*** Opening of Input data ***

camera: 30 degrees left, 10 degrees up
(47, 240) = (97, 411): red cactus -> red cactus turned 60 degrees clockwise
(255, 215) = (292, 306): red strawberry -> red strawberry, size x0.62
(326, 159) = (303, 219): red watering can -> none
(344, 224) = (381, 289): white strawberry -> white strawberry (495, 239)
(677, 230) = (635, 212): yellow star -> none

*** Close of Input data ***
*** Opening of Input data ***

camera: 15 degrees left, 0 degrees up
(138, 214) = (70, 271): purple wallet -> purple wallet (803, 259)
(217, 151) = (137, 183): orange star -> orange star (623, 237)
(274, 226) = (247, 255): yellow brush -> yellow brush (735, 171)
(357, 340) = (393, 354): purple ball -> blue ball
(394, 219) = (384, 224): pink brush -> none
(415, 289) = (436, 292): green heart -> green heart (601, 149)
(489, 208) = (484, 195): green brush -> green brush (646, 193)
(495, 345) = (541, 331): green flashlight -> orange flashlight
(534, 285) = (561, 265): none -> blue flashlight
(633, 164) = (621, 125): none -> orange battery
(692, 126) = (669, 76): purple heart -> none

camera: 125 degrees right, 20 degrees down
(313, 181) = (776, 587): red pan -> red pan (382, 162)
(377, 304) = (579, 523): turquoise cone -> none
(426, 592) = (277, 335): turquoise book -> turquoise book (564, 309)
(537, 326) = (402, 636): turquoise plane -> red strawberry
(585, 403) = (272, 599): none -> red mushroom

*** Close of Input data ***

Would you please copy exactly the part of the entries above that begins at the line containing "camera: 30 degrees left, 10 degrees up" and ends at the line containing "(677, 230) = (635, 212): yellow star -> none", both lines included?

Problem solution >>
camera: 30 degrees left, 10 degrees up
(47, 240) = (97, 411): red cactus -> red cactus turned 60 degrees clockwise
(255, 215) = (292, 306): red strawberry -> red strawberry, size x0.62
(326, 159) = (303, 219): red watering can -> none
(344, 224) = (381, 289): white strawberry -> white strawberry (495, 239)
(677, 230) = (635, 212): yellow star -> none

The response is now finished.